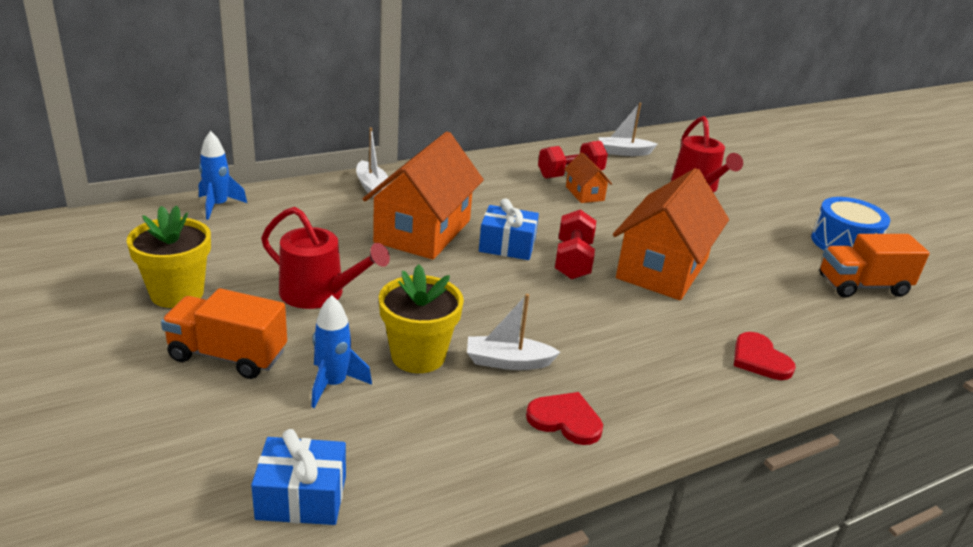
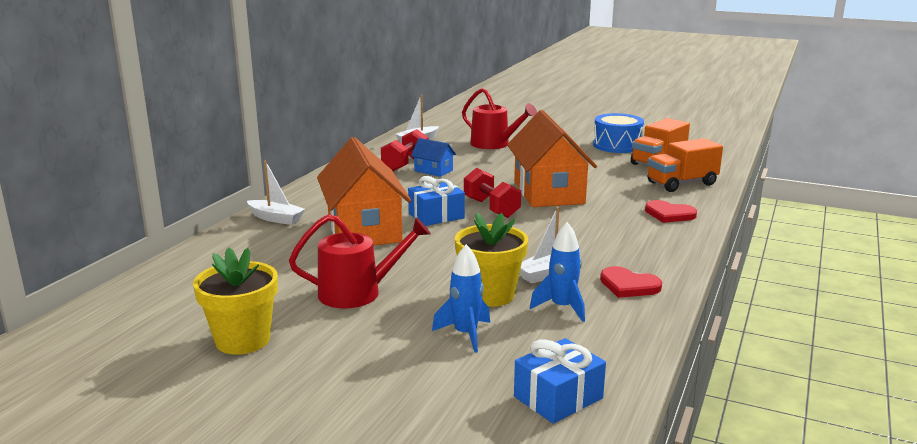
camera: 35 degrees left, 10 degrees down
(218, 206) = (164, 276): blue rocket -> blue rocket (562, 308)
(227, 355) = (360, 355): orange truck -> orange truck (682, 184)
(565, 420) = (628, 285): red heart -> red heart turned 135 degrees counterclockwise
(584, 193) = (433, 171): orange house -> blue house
■ ■ ■ ■ ■
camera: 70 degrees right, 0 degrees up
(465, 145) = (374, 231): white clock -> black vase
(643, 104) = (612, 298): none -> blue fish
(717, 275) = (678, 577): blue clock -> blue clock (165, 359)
■ ■ ■ ■ ■
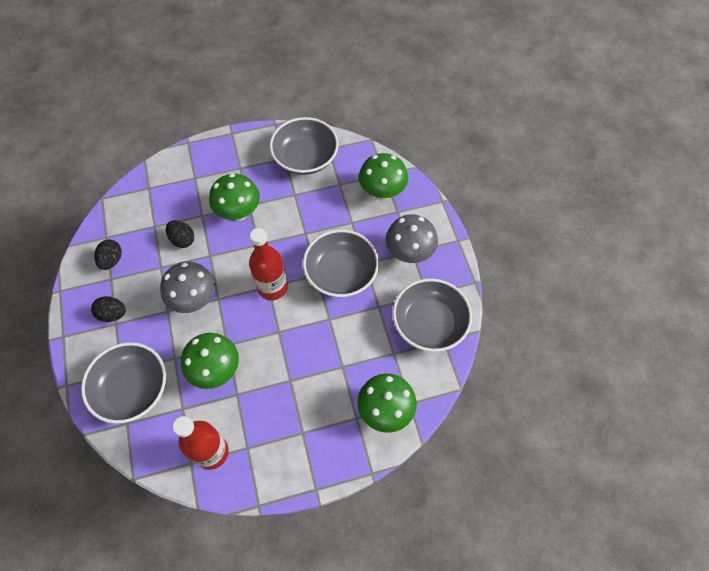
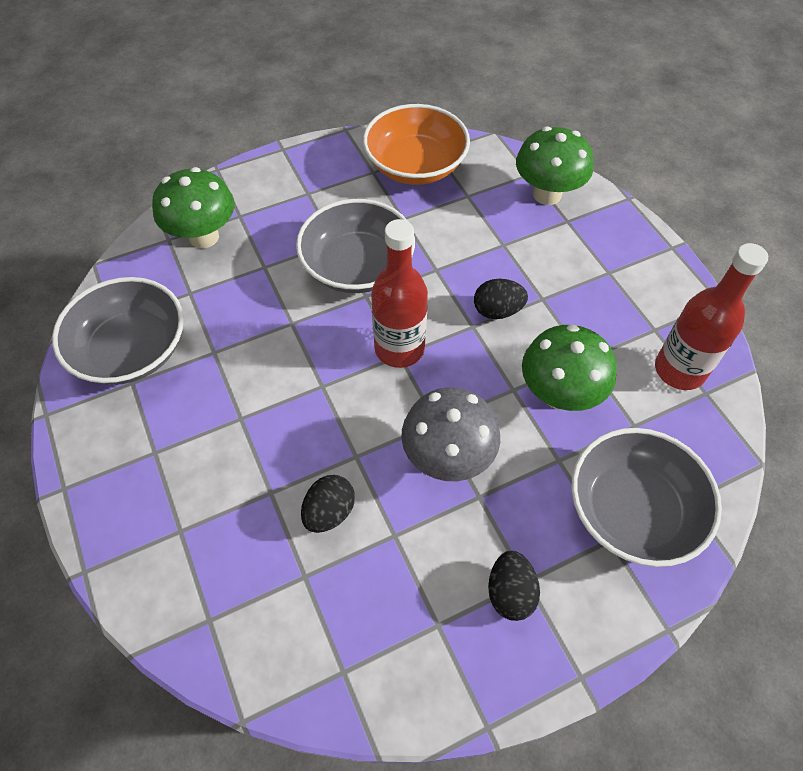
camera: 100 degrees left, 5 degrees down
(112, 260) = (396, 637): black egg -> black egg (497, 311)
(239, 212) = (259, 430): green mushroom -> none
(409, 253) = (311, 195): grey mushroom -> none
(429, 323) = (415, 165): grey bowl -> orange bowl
■ ■ ■ ■ ■
→ **WHAT YOU ARE ASKED TO DO**:
Above are records; repeat only the lines starting at the line with "camera: 35 degrees left, 10 degrees down" and ending at the line with "(584, 193) = (433, 171): orange", exactly as they appear, both included.

→ **RESULT**:
camera: 35 degrees left, 10 degrees down
(218, 206) = (164, 276): blue rocket -> blue rocket (562, 308)
(227, 355) = (360, 355): orange truck -> orange truck (682, 184)
(565, 420) = (628, 285): red heart -> red heart turned 135 degrees counterclockwise
(584, 193) = (433, 171): orange house -> blue house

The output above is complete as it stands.